[[ Data, beginning ]]

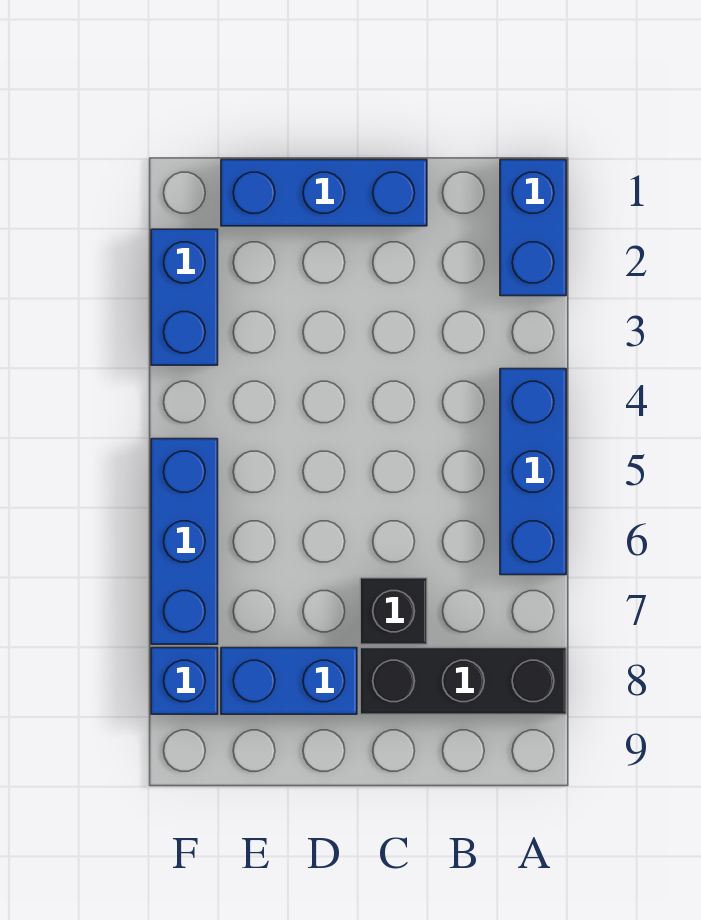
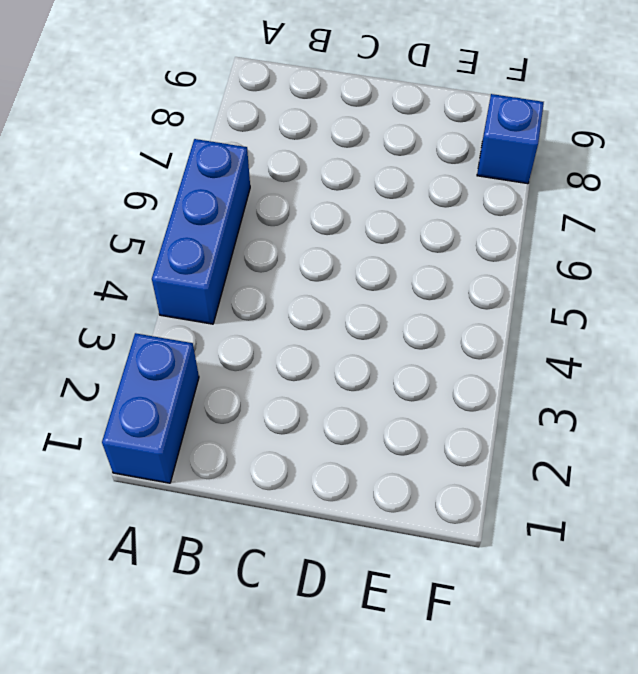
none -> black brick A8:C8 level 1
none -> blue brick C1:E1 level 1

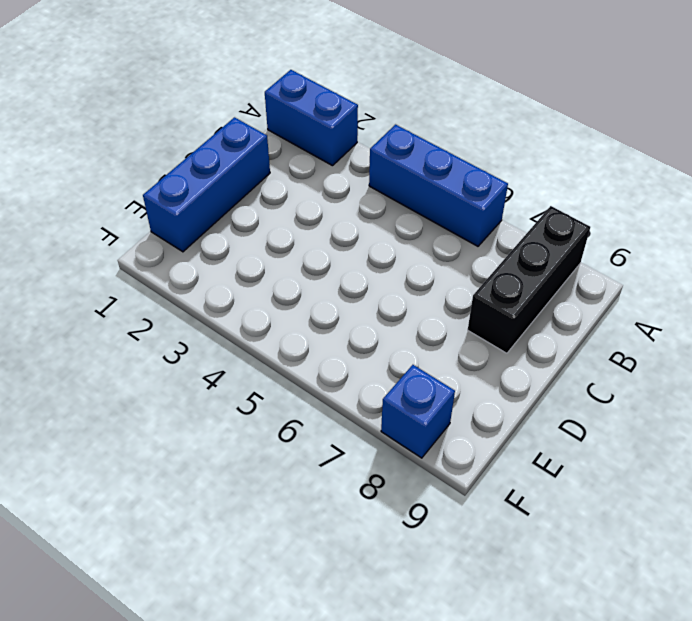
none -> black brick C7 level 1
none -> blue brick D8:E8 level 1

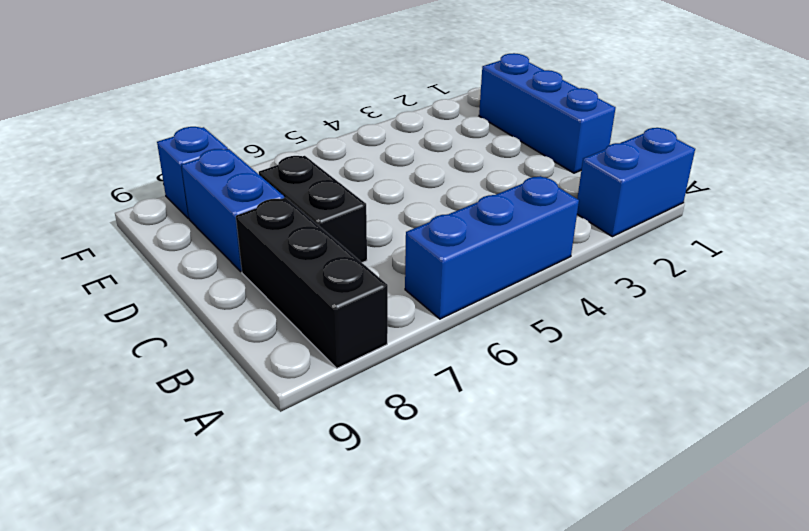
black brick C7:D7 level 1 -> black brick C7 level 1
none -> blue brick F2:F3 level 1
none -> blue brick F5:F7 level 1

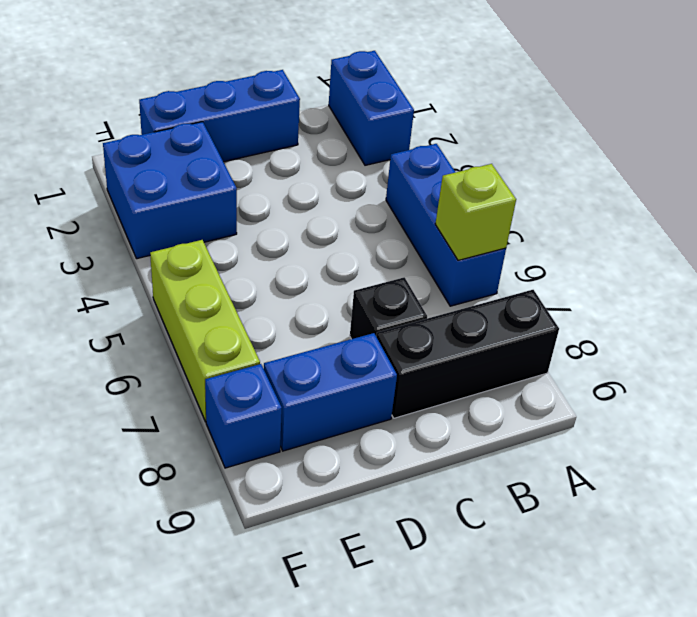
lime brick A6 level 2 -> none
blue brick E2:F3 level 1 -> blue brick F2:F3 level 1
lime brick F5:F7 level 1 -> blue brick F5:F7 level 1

[[ Data, end ]]
[[ Data, beginning ]]

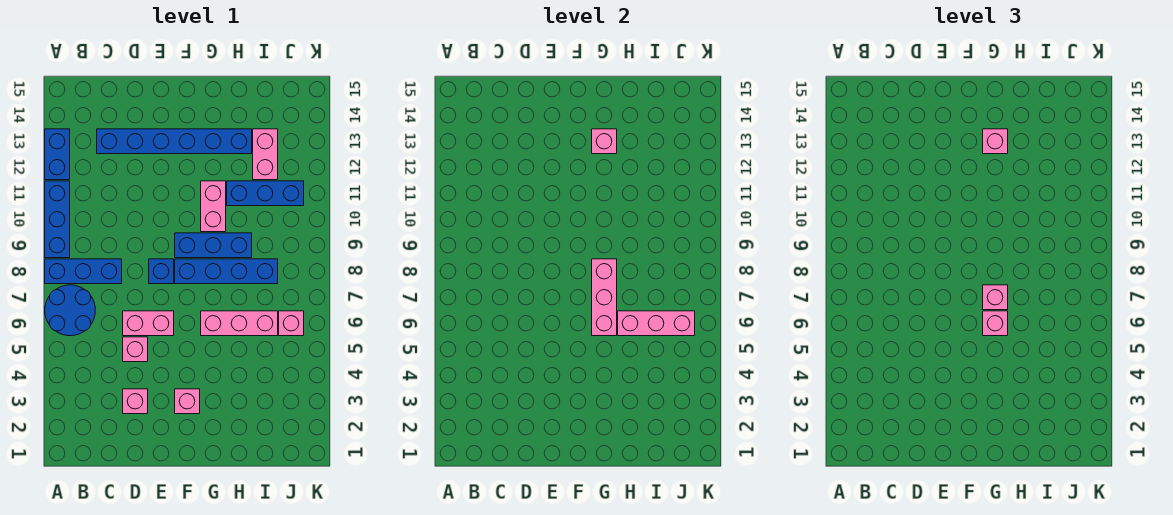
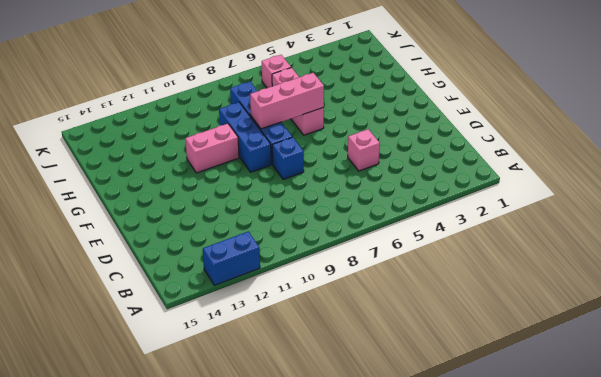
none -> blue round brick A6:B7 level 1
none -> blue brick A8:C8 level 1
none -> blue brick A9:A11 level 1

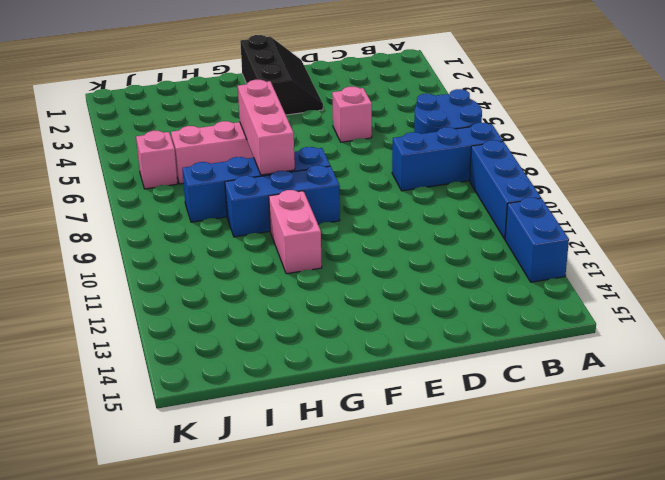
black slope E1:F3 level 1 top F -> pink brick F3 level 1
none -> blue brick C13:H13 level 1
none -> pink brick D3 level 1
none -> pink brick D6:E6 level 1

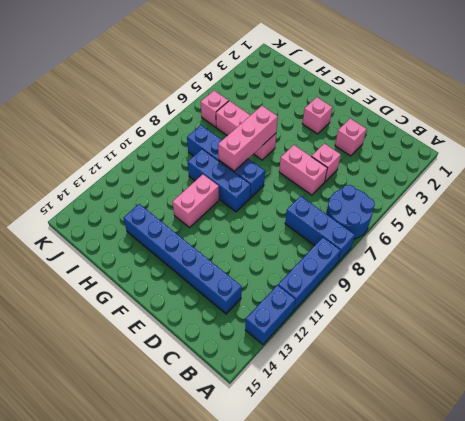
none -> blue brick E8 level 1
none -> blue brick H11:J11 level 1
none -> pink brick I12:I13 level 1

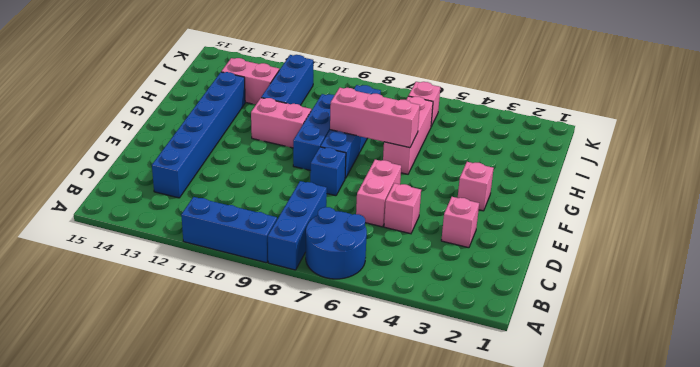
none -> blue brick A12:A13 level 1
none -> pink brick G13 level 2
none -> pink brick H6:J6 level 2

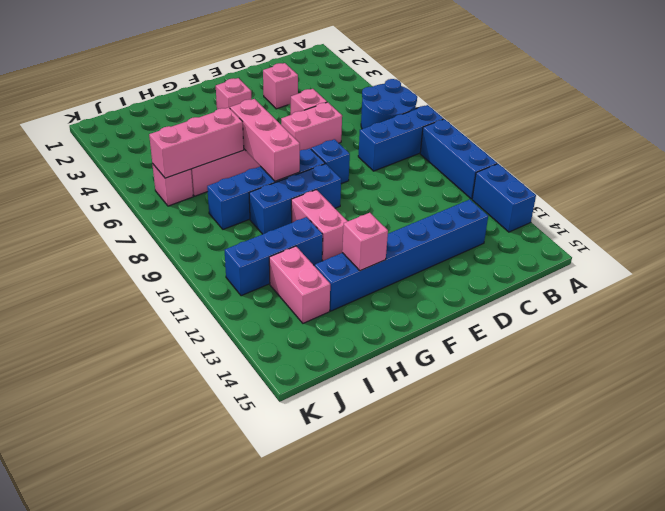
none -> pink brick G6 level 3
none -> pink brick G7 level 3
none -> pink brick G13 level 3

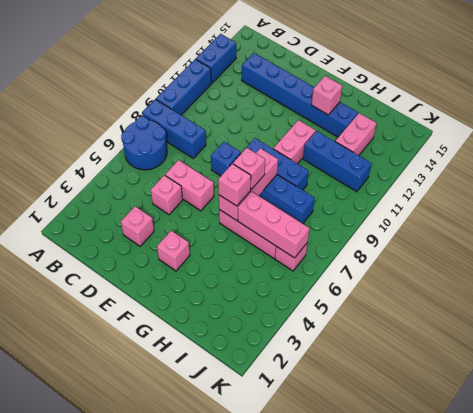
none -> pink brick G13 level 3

[[ Data, end ]]

▶ **Directions for this task**
Every line above from the one with "none -> black brick A8:C8 level 1" down to the one with "lime brick F5:F7" must be written out exactly, and no picture may appear.

▶ **Result of the exercise**
none -> black brick A8:C8 level 1
none -> blue brick C1:E1 level 1

none -> black brick C7 level 1
none -> blue brick D8:E8 level 1

black brick C7:D7 level 1 -> black brick C7 level 1
none -> blue brick F2:F3 level 1
none -> blue brick F5:F7 level 1

lime brick A6 level 2 -> none
blue brick E2:F3 level 1 -> blue brick F2:F3 level 1
lime brick F5:F7 level 1 -> blue brick F5:F7 level 1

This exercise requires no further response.